* _Problem description_
All lines from the one containing "red jar: 7 -> 6" to the end of the data below are to be returned exactly, both ends included, with nothing added.
══════════════════════════════
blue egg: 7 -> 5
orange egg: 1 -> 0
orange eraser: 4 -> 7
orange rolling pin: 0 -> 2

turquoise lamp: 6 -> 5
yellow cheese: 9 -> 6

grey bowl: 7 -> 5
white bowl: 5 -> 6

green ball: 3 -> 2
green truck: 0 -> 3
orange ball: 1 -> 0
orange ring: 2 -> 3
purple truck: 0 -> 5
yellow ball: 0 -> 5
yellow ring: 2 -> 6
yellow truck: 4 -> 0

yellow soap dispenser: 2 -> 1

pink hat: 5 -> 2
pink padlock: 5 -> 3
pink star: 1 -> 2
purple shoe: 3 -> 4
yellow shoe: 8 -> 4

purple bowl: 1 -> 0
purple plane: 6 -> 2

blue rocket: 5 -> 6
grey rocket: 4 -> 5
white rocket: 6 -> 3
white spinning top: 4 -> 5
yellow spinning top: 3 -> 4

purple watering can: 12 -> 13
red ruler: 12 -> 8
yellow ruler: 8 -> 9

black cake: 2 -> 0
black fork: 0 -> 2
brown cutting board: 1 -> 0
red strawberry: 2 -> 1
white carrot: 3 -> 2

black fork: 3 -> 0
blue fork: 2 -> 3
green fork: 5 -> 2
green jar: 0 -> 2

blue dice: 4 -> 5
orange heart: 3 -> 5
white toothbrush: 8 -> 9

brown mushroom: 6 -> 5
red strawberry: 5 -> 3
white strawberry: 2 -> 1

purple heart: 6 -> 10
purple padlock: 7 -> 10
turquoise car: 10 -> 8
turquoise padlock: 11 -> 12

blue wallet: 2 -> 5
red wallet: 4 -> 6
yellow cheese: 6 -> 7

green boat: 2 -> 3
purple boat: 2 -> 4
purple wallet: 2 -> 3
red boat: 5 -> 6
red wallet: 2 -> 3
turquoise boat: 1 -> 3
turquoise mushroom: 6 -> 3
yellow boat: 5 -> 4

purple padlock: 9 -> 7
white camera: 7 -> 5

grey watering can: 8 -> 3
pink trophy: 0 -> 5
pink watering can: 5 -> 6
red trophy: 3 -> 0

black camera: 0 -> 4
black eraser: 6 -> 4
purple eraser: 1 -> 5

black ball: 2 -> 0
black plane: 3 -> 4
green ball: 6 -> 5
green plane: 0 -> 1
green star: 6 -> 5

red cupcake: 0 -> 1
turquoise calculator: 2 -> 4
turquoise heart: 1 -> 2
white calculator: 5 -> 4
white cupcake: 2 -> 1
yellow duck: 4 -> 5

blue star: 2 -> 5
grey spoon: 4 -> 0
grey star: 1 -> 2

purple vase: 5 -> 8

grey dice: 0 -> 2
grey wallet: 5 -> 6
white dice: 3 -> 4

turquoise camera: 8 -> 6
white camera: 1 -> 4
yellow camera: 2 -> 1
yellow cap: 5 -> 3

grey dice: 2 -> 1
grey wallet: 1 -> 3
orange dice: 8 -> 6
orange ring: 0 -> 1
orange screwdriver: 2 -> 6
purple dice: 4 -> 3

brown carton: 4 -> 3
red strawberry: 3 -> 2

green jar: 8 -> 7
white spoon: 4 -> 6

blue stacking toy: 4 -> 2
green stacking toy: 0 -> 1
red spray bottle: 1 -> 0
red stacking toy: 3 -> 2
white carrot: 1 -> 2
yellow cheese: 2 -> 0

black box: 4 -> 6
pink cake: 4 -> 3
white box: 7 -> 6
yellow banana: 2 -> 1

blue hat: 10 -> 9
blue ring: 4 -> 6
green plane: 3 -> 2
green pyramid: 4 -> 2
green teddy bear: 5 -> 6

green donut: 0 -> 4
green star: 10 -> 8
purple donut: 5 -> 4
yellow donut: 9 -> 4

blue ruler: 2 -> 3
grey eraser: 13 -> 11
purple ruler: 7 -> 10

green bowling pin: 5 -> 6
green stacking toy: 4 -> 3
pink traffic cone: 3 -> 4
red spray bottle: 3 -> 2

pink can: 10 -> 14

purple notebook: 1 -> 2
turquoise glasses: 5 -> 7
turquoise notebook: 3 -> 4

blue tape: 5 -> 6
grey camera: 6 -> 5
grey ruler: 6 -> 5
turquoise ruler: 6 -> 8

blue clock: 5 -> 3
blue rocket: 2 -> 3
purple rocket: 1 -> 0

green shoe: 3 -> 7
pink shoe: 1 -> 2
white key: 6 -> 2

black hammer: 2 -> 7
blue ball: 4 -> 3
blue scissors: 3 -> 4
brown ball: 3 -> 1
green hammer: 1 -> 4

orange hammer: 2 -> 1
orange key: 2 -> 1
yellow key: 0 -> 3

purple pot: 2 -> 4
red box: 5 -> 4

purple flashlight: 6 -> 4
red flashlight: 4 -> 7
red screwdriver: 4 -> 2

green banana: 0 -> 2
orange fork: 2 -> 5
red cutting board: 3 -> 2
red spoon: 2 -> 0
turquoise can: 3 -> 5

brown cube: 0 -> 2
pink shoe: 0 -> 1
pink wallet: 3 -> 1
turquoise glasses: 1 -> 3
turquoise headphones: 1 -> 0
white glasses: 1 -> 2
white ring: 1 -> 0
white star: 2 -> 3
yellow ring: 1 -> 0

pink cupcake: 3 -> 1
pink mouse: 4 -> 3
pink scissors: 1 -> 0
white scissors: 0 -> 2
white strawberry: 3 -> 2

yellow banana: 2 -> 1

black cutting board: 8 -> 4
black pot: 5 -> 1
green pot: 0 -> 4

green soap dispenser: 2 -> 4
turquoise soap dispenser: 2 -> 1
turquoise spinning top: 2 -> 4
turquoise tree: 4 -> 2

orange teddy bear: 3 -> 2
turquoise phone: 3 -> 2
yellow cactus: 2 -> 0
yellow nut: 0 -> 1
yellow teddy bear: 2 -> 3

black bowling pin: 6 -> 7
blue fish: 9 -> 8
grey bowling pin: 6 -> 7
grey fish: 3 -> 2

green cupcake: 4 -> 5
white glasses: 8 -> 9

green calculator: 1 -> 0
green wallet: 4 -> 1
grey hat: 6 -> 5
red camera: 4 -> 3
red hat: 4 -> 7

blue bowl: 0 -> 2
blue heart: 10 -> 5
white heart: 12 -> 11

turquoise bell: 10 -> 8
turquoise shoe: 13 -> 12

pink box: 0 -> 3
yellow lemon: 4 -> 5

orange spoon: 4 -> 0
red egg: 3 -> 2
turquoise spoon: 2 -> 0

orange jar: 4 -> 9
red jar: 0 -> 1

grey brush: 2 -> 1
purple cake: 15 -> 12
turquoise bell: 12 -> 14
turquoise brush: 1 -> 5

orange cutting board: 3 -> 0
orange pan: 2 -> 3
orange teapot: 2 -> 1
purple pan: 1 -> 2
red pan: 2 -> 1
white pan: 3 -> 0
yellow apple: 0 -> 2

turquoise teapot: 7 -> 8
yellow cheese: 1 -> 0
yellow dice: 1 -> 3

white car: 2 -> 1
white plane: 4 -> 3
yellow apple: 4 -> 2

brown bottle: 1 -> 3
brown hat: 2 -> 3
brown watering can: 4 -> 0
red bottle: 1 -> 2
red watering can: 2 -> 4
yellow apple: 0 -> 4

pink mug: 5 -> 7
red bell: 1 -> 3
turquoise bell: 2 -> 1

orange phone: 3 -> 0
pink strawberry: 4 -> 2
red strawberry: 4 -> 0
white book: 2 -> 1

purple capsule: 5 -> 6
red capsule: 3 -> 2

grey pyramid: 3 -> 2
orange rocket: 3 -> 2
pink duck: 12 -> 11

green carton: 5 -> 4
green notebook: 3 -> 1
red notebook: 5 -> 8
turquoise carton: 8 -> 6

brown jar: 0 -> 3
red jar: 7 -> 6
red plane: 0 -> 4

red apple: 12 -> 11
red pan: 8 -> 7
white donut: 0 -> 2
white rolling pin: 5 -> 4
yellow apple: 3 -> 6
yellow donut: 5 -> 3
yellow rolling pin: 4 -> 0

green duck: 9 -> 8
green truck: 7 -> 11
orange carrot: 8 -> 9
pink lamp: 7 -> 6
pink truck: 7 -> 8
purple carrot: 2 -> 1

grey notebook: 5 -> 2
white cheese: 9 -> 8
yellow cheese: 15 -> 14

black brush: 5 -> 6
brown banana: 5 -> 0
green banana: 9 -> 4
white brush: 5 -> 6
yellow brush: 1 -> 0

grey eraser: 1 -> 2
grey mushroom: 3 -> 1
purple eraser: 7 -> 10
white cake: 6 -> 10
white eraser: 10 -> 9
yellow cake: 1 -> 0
══════════════════════════════
* _Exercise answer_
red jar: 7 -> 6
red plane: 0 -> 4

red apple: 12 -> 11
red pan: 8 -> 7
white donut: 0 -> 2
white rolling pin: 5 -> 4
yellow apple: 3 -> 6
yellow donut: 5 -> 3
yellow rolling pin: 4 -> 0

green duck: 9 -> 8
green truck: 7 -> 11
orange carrot: 8 -> 9
pink lamp: 7 -> 6
pink truck: 7 -> 8
purple carrot: 2 -> 1

grey notebook: 5 -> 2
white cheese: 9 -> 8
yellow cheese: 15 -> 14

black brush: 5 -> 6
brown banana: 5 -> 0
green banana: 9 -> 4
white brush: 5 -> 6
yellow brush: 1 -> 0

grey eraser: 1 -> 2
grey mushroom: 3 -> 1
purple eraser: 7 -> 10
white cake: 6 -> 10
white eraser: 10 -> 9
yellow cake: 1 -> 0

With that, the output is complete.